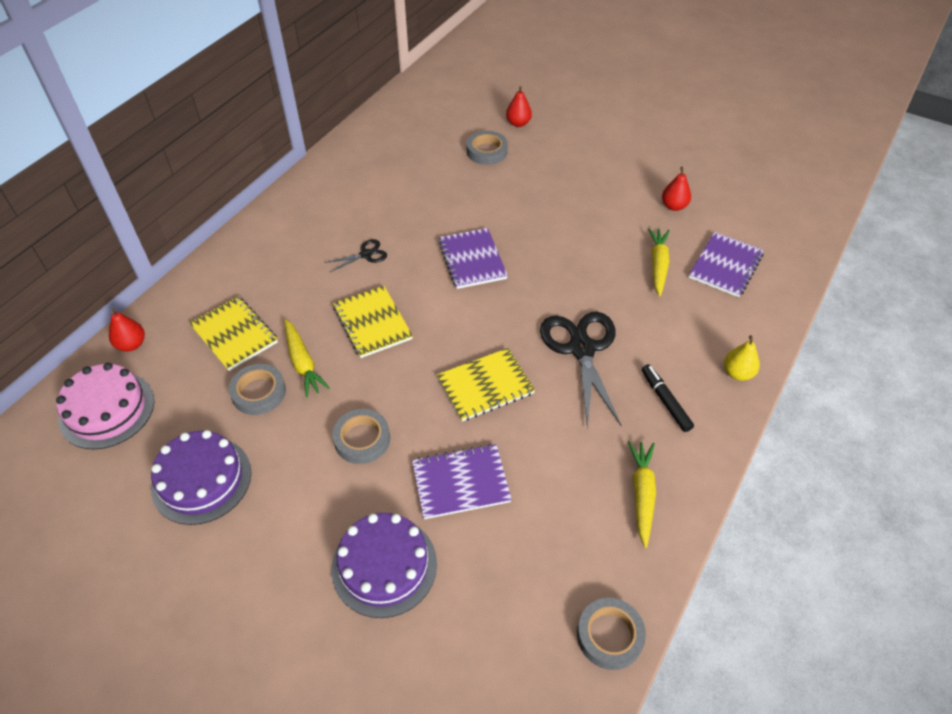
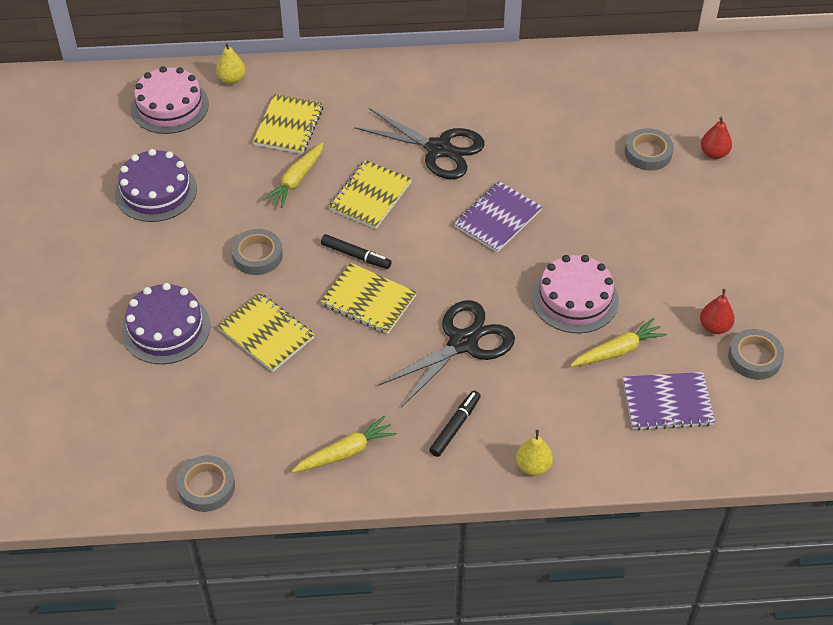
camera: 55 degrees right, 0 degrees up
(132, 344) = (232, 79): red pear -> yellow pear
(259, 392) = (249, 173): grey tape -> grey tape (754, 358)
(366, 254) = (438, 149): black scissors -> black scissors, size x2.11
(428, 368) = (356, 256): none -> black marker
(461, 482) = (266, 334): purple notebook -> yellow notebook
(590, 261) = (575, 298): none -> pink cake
---
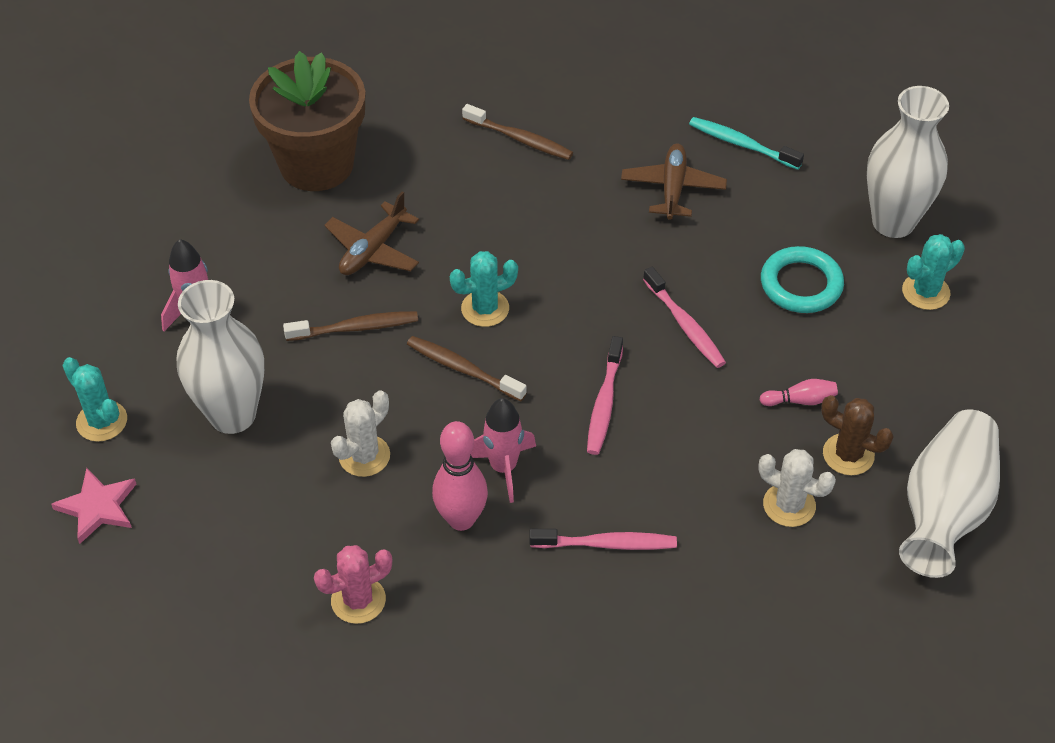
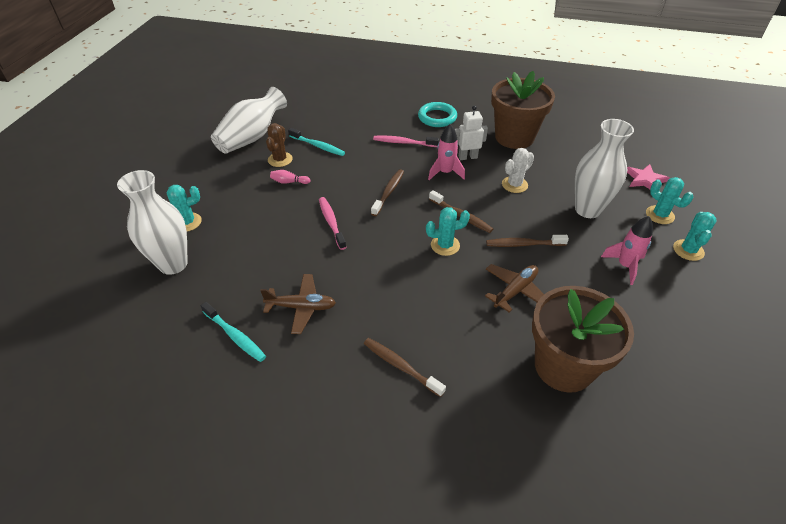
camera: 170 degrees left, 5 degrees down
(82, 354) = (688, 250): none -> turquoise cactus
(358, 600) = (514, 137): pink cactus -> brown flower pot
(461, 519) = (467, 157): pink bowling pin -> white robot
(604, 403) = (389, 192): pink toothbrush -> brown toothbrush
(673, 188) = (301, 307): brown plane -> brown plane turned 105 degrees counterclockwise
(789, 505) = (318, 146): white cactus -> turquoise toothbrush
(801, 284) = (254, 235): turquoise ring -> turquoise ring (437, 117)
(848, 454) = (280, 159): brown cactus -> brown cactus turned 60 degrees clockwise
---
WHAT THIS TASK INVOLVES: Would you copy out exactly the lines above that start at the one containing "(604, 403) = (389, 192): pink" and end at the one containing "(789, 505) = (318, 146): white", inclusive?

TASK SOLUTION:
(604, 403) = (389, 192): pink toothbrush -> brown toothbrush
(673, 188) = (301, 307): brown plane -> brown plane turned 105 degrees counterclockwise
(789, 505) = (318, 146): white cactus -> turquoise toothbrush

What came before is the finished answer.